▶ [EXERCISE MATERIALS]:
== == ==

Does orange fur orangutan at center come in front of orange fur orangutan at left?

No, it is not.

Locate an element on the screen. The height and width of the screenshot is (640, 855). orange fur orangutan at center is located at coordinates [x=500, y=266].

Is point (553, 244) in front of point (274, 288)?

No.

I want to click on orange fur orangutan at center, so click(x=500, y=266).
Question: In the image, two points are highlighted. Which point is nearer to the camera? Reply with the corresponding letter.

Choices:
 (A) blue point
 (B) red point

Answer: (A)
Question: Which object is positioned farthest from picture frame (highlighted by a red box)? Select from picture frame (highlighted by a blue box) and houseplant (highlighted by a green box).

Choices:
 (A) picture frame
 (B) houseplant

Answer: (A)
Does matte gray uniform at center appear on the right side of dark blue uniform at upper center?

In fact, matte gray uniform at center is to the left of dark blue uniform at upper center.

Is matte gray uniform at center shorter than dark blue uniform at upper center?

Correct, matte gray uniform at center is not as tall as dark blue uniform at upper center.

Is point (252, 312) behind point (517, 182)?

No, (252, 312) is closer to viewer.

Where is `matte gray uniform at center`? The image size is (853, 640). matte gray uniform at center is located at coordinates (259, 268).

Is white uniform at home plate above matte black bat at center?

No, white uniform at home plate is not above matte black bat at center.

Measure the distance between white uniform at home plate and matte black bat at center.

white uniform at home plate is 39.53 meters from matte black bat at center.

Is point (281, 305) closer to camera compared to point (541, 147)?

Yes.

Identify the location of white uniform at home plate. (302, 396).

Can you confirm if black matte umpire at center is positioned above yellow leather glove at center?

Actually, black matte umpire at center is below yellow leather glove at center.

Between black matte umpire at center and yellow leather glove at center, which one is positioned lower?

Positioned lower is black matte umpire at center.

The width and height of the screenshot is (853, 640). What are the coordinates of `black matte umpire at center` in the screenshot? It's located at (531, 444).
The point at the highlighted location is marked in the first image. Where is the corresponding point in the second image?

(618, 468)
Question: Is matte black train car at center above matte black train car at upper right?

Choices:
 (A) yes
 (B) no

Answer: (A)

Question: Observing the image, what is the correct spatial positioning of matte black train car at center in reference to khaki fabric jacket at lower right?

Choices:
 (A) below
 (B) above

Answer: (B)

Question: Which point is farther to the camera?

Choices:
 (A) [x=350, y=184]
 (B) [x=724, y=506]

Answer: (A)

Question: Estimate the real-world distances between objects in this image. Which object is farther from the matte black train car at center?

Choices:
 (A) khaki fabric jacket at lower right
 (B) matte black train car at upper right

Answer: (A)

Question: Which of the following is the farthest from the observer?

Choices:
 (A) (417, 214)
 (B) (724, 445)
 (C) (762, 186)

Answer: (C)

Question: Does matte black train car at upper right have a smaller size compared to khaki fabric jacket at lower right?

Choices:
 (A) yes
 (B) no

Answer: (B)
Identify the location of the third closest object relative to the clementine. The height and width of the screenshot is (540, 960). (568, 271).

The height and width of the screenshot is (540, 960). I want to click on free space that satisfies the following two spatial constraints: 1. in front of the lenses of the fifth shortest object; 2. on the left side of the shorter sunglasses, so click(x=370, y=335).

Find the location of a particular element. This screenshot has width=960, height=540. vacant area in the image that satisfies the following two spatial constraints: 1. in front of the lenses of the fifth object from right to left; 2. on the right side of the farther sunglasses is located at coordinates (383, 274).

== == ==

▶ [EXERCISE DETAILS]:
Render each nonblank line of the material above as a Markdown table with two columns, Row and Line, numbering the rows in order.

▶ [EXERCISE RESULT]:
| Row | Line |
|---|---|
| 1 | Does orange fur orangutan at center come in front of orange fur orangutan at left? |
| 2 | No, it is not. |
| 3 | Locate an element on the screen. The height and width of the screenshot is (640, 855). orange fur orangutan at center is located at coordinates [x=500, y=266]. |
| 4 | Is point (553, 244) in front of point (274, 288)? |
| 5 | No. |
| 6 | I want to click on orange fur orangutan at center, so click(x=500, y=266). |
| 7 | Question: In the image, two points are highlighted. Which point is nearer to the camera? Reply with the corresponding letter. |
| 8 | Choices: |
| 9 |  (A) blue point |
| 10 |  (B) red point |
| 11 | Answer: (A) |
| 12 | Question: Which object is positioned farthest from picture frame (highlighted by a red box)? Select from picture frame (highlighted by a blue box) and houseplant (highlighted by a green box). |
| 13 | Choices: |
| 14 |  (A) picture frame |
| 15 |  (B) houseplant |
| 16 | Answer: (A) |
| 17 | Does matte gray uniform at center appear on the right side of dark blue uniform at upper center? |
| 18 | In fact, matte gray uniform at center is to the left of dark blue uniform at upper center. |
| 19 | Is matte gray uniform at center shorter than dark blue uniform at upper center? |
| 20 | Correct, matte gray uniform at center is not as tall as dark blue uniform at upper center. |
| 21 | Is point (252, 312) behind point (517, 182)? |
| 22 | No, (252, 312) is closer to viewer. |
| 23 | Where is `matte gray uniform at center`? The image size is (853, 640). matte gray uniform at center is located at coordinates (259, 268). |
| 24 | Is white uniform at home plate above matte black bat at center? |
| 25 | No, white uniform at home plate is not above matte black bat at center. |
| 26 | Measure the distance between white uniform at home plate and matte black bat at center. |
| 27 | white uniform at home plate is 39.53 meters from matte black bat at center. |
| 28 | Is point (281, 305) closer to camera compared to point (541, 147)? |
| 29 | Yes. |
| 30 | Identify the location of white uniform at home plate. (302, 396). |
| 31 | Can you confirm if black matte umpire at center is positioned above yellow leather glove at center? |
| 32 | Actually, black matte umpire at center is below yellow leather glove at center. |
| 33 | Between black matte umpire at center and yellow leather glove at center, which one is positioned lower? |
| 34 | Positioned lower is black matte umpire at center. |
| 35 | The width and height of the screenshot is (853, 640). What are the coordinates of `black matte umpire at center` in the screenshot? It's located at (531, 444). |
| 36 | The point at the highlighted location is marked in the first image. Where is the corresponding point in the second image? |
| 37 | (618, 468) |
| 38 | Question: Is matte black train car at center above matte black train car at upper right? |
| 39 | Choices: |
| 40 |  (A) yes |
| 41 |  (B) no |
| 42 | Answer: (A) |
| 43 | Question: Observing the image, what is the correct spatial positioning of matte black train car at center in reference to khaki fabric jacket at lower right? |
| 44 | Choices: |
| 45 |  (A) below |
| 46 |  (B) above |
| 47 | Answer: (B) |
| 48 | Question: Which point is farther to the camera? |
| 49 | Choices: |
| 50 |  (A) [x=350, y=184] |
| 51 |  (B) [x=724, y=506] |
| 52 | Answer: (A) |
| 53 | Question: Estimate the real-world distances between objects in this image. Which object is farther from the matte black train car at center? |
| 54 | Choices: |
| 55 |  (A) khaki fabric jacket at lower right |
| 56 |  (B) matte black train car at upper right |
| 57 | Answer: (A) |
| 58 | Question: Which of the following is the farthest from the observer? |
| 59 | Choices: |
| 60 |  (A) (417, 214) |
| 61 |  (B) (724, 445) |
| 62 |  (C) (762, 186) |
| 63 | Answer: (C) |
| 64 | Question: Does matte black train car at upper right have a smaller size compared to khaki fabric jacket at lower right? |
| 65 | Choices: |
| 66 |  (A) yes |
| 67 |  (B) no |
| 68 | Answer: (B) |
| 69 | Identify the location of the third closest object relative to the clementine. The height and width of the screenshot is (540, 960). (568, 271). |
| 70 | The height and width of the screenshot is (540, 960). I want to click on free space that satisfies the following two spatial constraints: 1. in front of the lenses of the fifth shortest object; 2. on the left side of the shorter sunglasses, so click(x=370, y=335). |
| 71 | Find the location of a particular element. This screenshot has width=960, height=540. vacant area in the image that satisfies the following two spatial constraints: 1. in front of the lenses of the fifth object from right to left; 2. on the right side of the farther sunglasses is located at coordinates (383, 274). |